**Task requirements**
The listing below must be repeated word for word, with its images excluded.

[Records Boundary: Start]

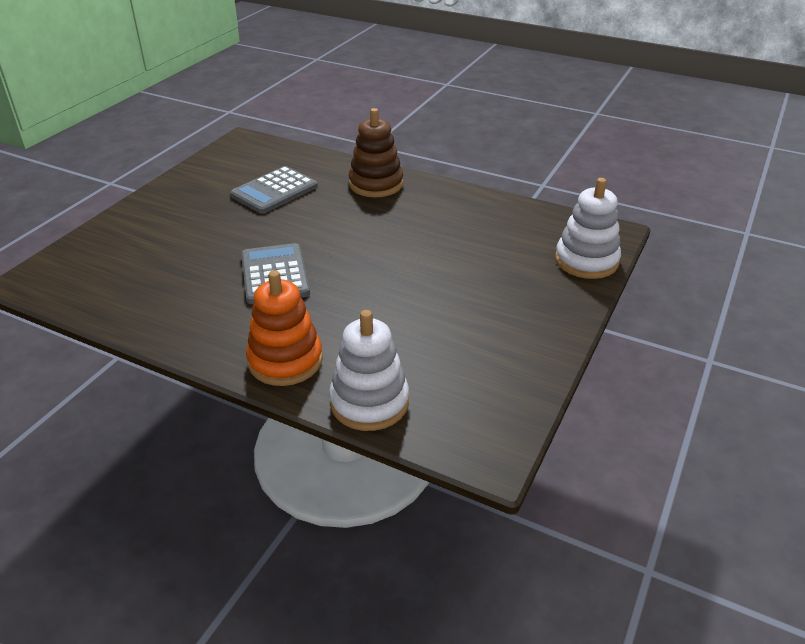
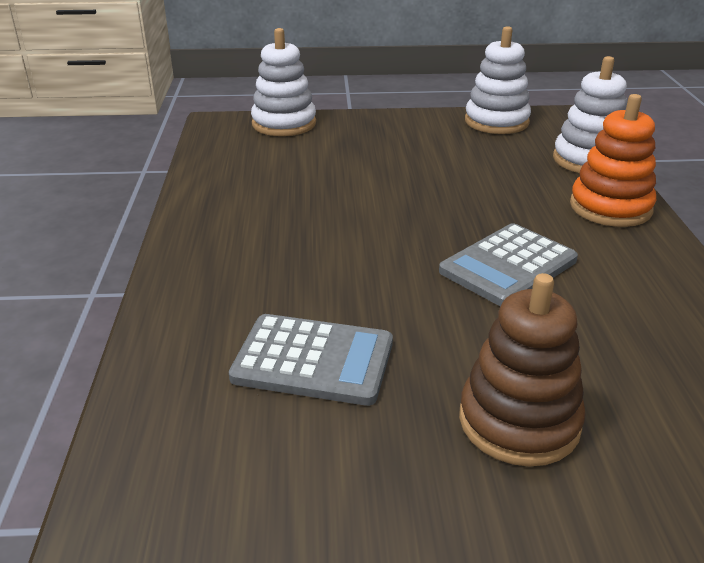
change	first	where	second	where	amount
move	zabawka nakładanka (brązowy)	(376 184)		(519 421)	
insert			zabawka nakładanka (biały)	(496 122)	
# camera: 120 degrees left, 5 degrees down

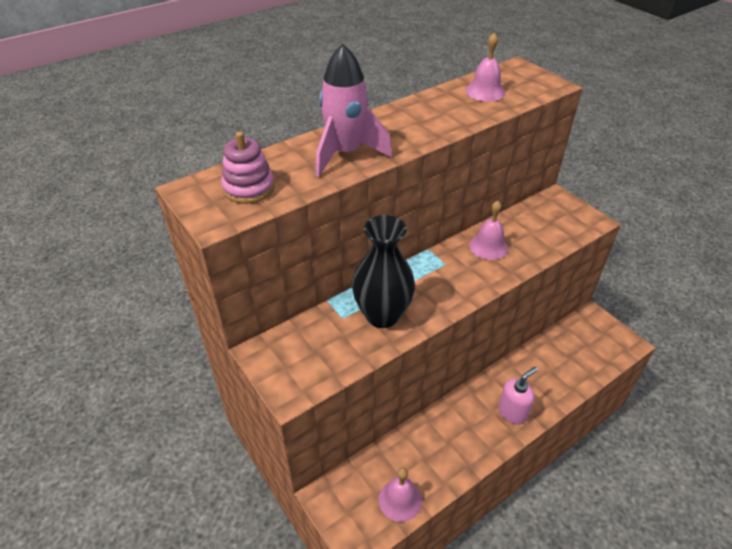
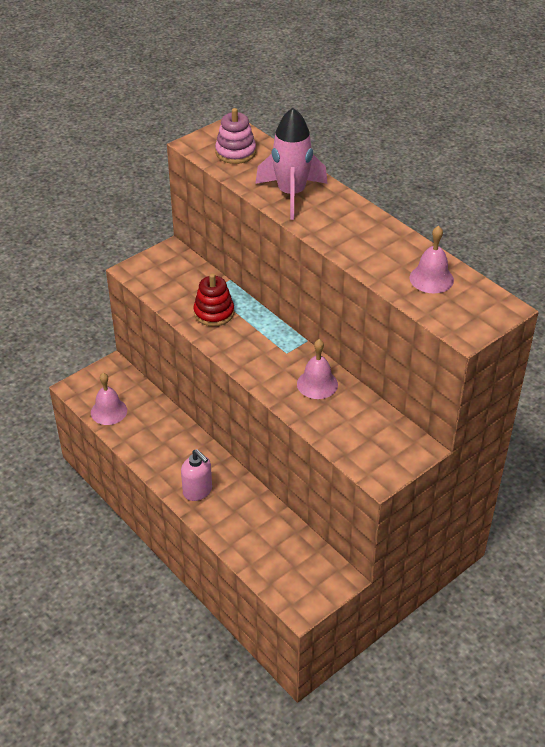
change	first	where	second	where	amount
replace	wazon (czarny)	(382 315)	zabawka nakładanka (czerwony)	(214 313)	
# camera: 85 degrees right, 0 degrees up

[Records Boundary: End]

**Task response**
change	first	where	second	where	amount
move	zabawka nakładanka (brązowy)	(376 184)		(519 421)	
insert			zabawka nakładanka (biały)	(496 122)	
# camera: 120 degrees left, 5 degrees down

change	first	where	second	where	amount
replace	wazon (czarny)	(382 315)	zabawka nakładanka (czerwony)	(214 313)	
# camera: 85 degrees right, 0 degrees up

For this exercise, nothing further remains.